● ASSIGNMENT: Skip every picture. Print each line from the one containing "U1: NOR 74HC02" through the end of the records below, word for word.

● Modification records:

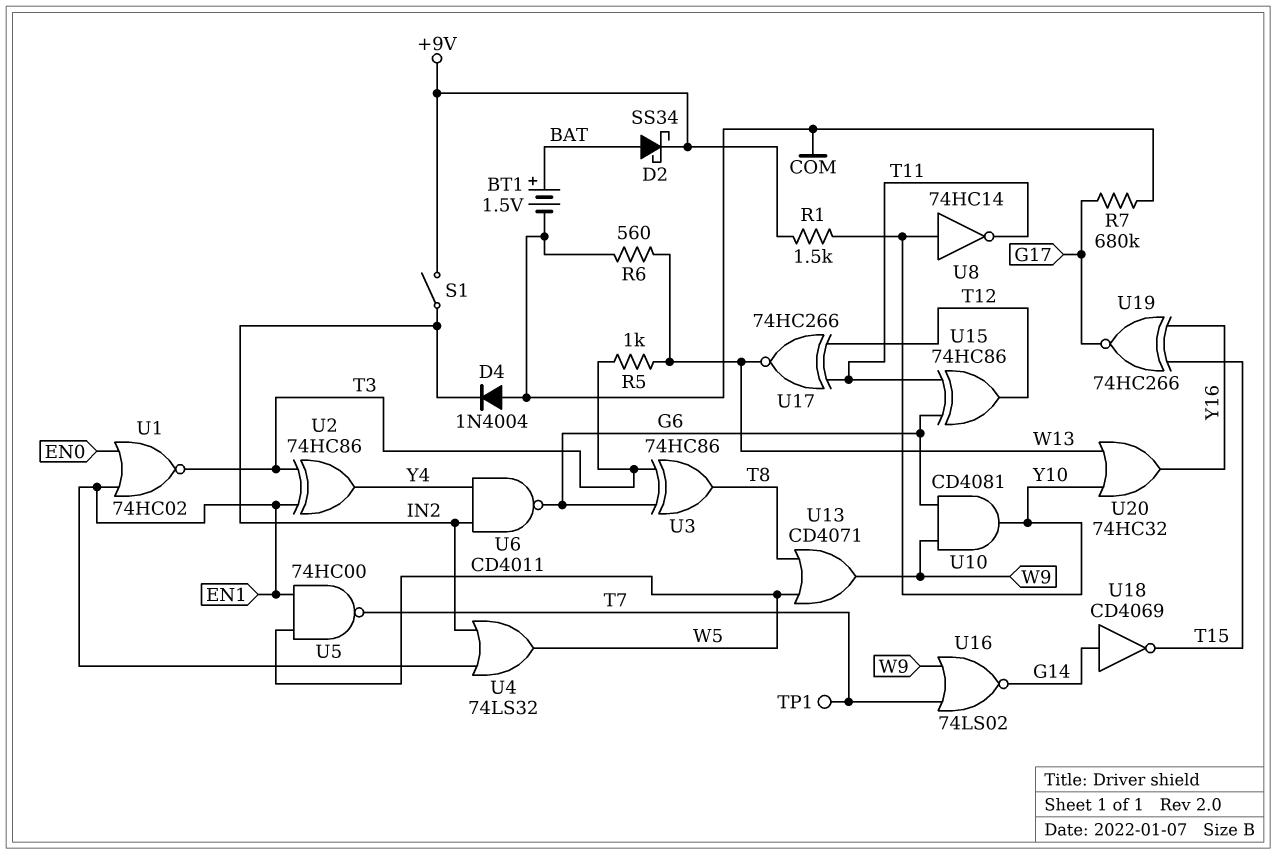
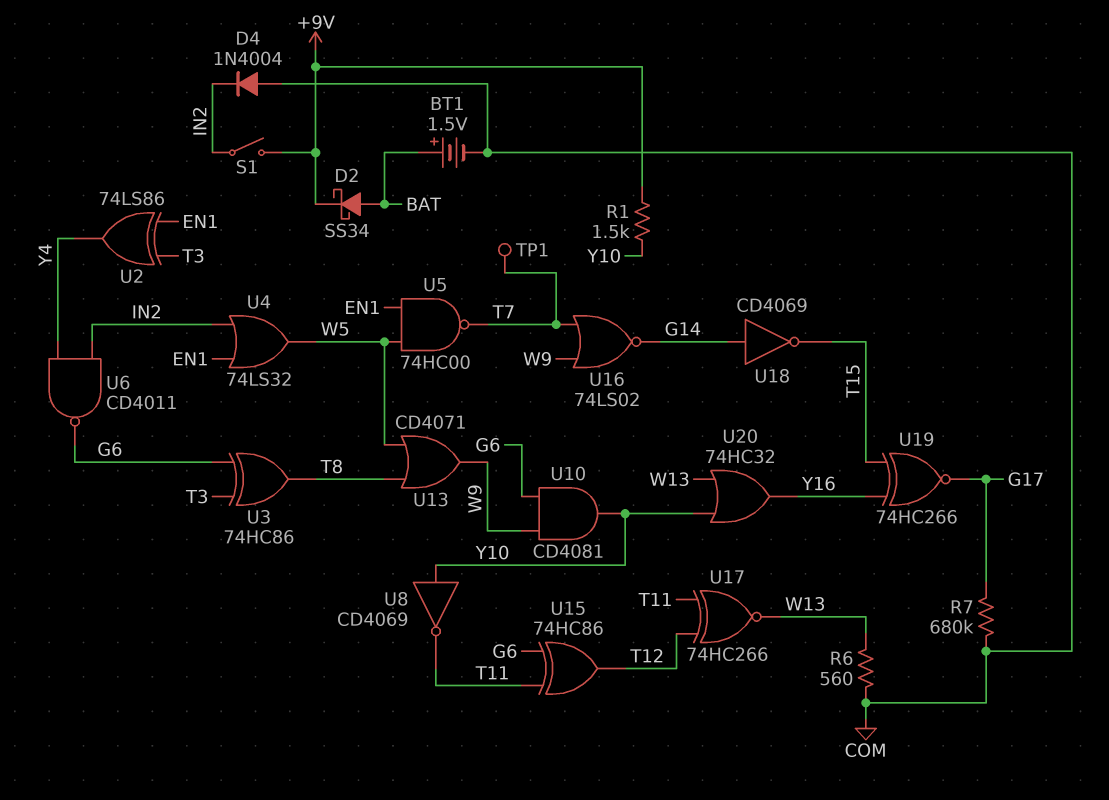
R5: 1k (T3, W13) -> none
U1: NOR 74HC02 (in EN0, in EN1, out T3) -> none
U2: XOR 74HC86 (in EN1, in T3, out Y4) -> XOR 74LS86 (in EN1, in T3, out Y4)
U8: NOT 74HC14 (in Y10, out T11) -> NOT CD4069 (in Y10, out T11)

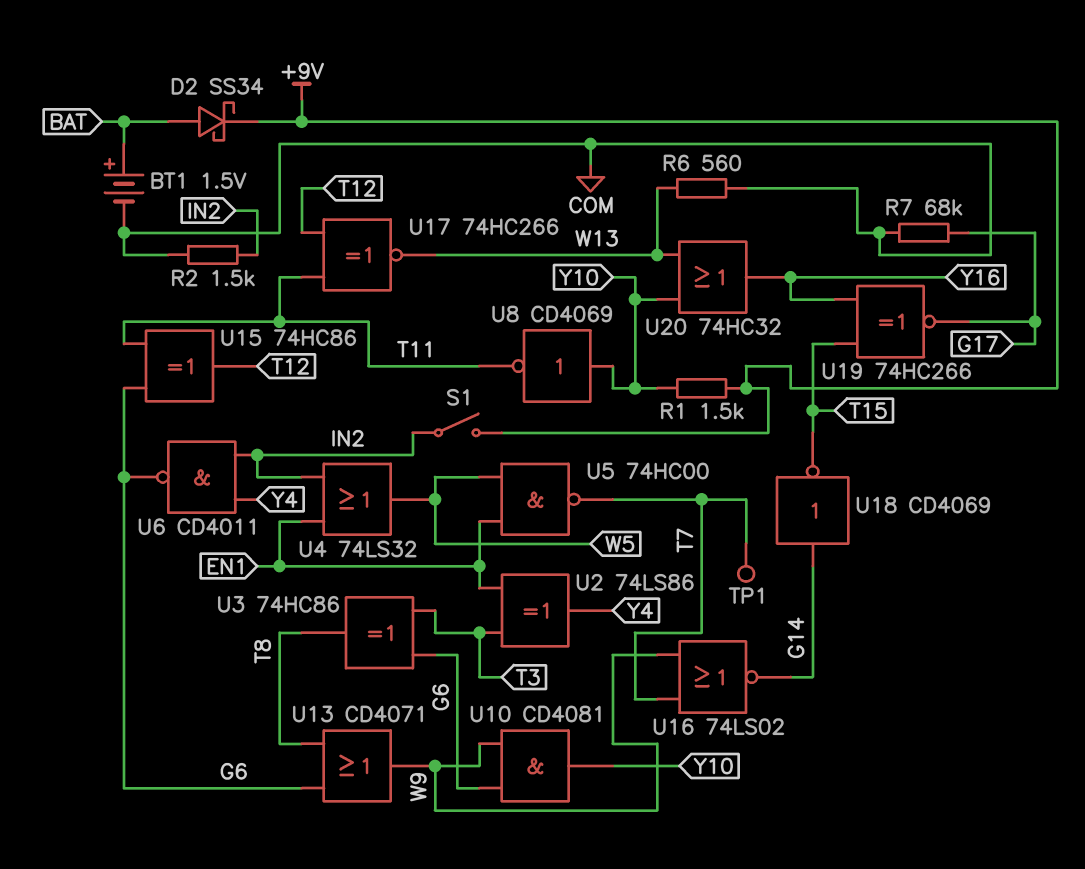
D4: diode 1N4004 (A COM, K IN2) -> none
R2: none -> 1.5k (COM, IN2)
R7: 680k (COM, G17) -> 68k (COM, G17)
U13: OR CD4071 (in T8, in W5, out W9) -> OR CD4071 (in G6, in T8, out W9)

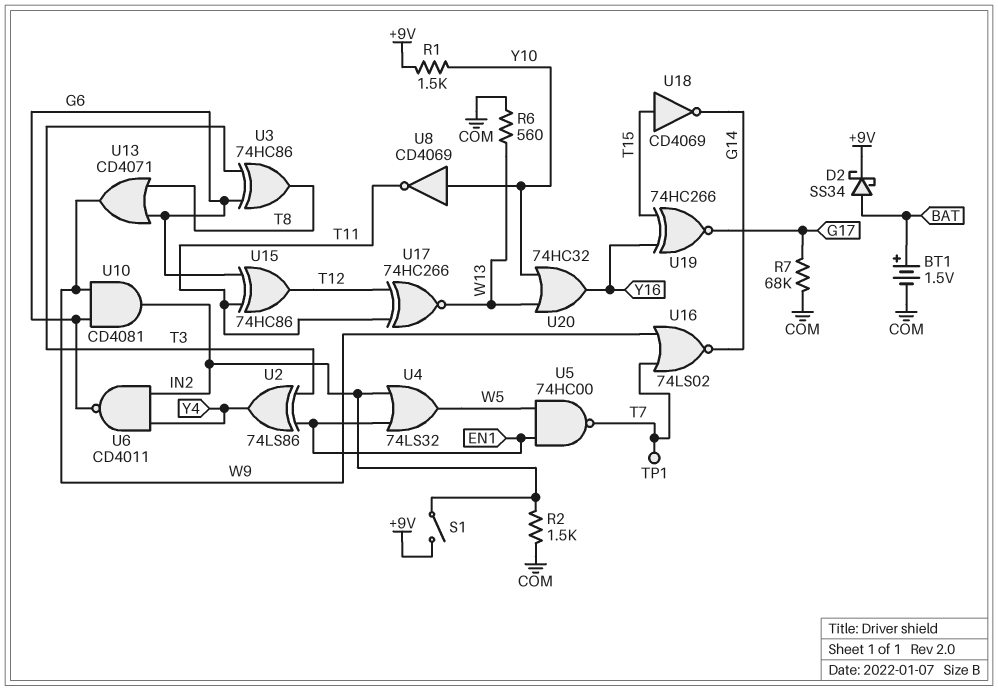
U10: AND CD4081 (in G6, in W9, out Y10) -> AND CD4081 (in G6, in W9, out IN2)
U18: NOT CD4069 (in G14, out T15) -> NOT CD4069 (in T15, out G14)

● EXERCISE RESULT:
U1: NOR 74HC02 (in EN0, in EN1, out T3) -> none
U2: XOR 74HC86 (in EN1, in T3, out Y4) -> XOR 74LS86 (in EN1, in T3, out Y4)
U8: NOT 74HC14 (in Y10, out T11) -> NOT CD4069 (in Y10, out T11)

D4: diode 1N4004 (A COM, K IN2) -> none
R2: none -> 1.5k (COM, IN2)
R7: 680k (COM, G17) -> 68k (COM, G17)
U13: OR CD4071 (in T8, in W5, out W9) -> OR CD4071 (in G6, in T8, out W9)

U10: AND CD4081 (in G6, in W9, out Y10) -> AND CD4081 (in G6, in W9, out IN2)
U18: NOT CD4069 (in G14, out T15) -> NOT CD4069 (in T15, out G14)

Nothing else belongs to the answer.